***** Excerpted data

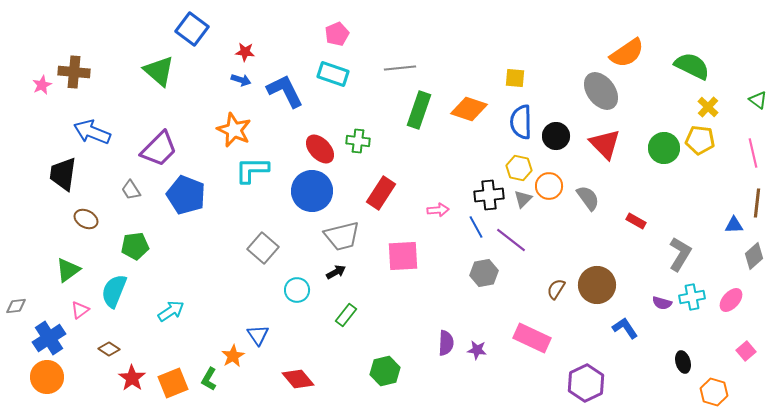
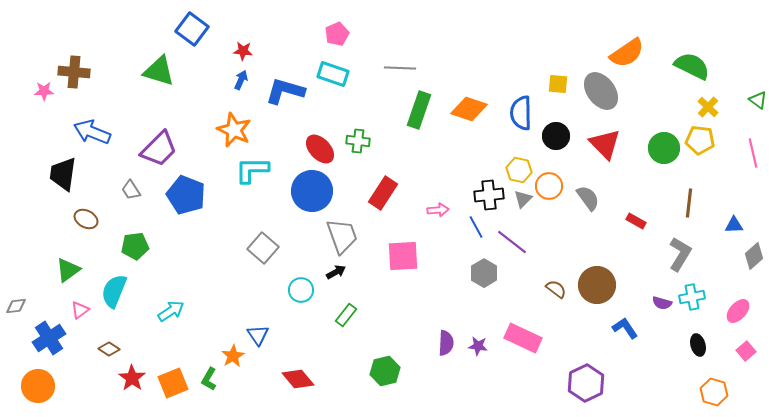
red star at (245, 52): moved 2 px left, 1 px up
gray line at (400, 68): rotated 8 degrees clockwise
green triangle at (159, 71): rotated 24 degrees counterclockwise
yellow square at (515, 78): moved 43 px right, 6 px down
blue arrow at (241, 80): rotated 84 degrees counterclockwise
pink star at (42, 85): moved 2 px right, 6 px down; rotated 24 degrees clockwise
blue L-shape at (285, 91): rotated 48 degrees counterclockwise
blue semicircle at (521, 122): moved 9 px up
yellow hexagon at (519, 168): moved 2 px down
red rectangle at (381, 193): moved 2 px right
brown line at (757, 203): moved 68 px left
gray trapezoid at (342, 236): rotated 96 degrees counterclockwise
purple line at (511, 240): moved 1 px right, 2 px down
gray hexagon at (484, 273): rotated 20 degrees counterclockwise
brown semicircle at (556, 289): rotated 95 degrees clockwise
cyan circle at (297, 290): moved 4 px right
pink ellipse at (731, 300): moved 7 px right, 11 px down
pink rectangle at (532, 338): moved 9 px left
purple star at (477, 350): moved 1 px right, 4 px up
black ellipse at (683, 362): moved 15 px right, 17 px up
orange circle at (47, 377): moved 9 px left, 9 px down
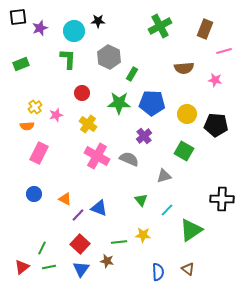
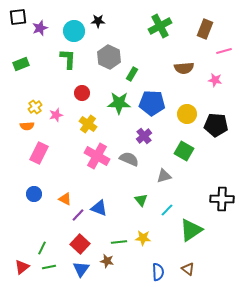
yellow star at (143, 235): moved 3 px down
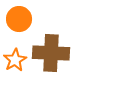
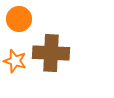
orange star: moved 1 px down; rotated 25 degrees counterclockwise
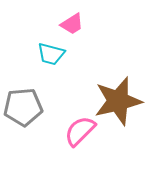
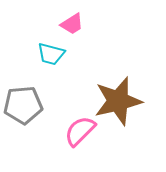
gray pentagon: moved 2 px up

**********

■ **What the task requires**
Please repeat exactly the lines from the one containing "pink rectangle at (532, 338): moved 9 px left" through the end of the entries, both included, omitting pictures.

■ **Written solution**
pink rectangle at (532, 338): moved 9 px left
purple star at (477, 350): moved 1 px right, 4 px up
black ellipse at (683, 362): moved 15 px right, 17 px up
orange circle at (47, 377): moved 9 px left, 9 px down
yellow star at (143, 235): moved 3 px down
orange star: moved 1 px down; rotated 25 degrees counterclockwise
gray pentagon: moved 2 px up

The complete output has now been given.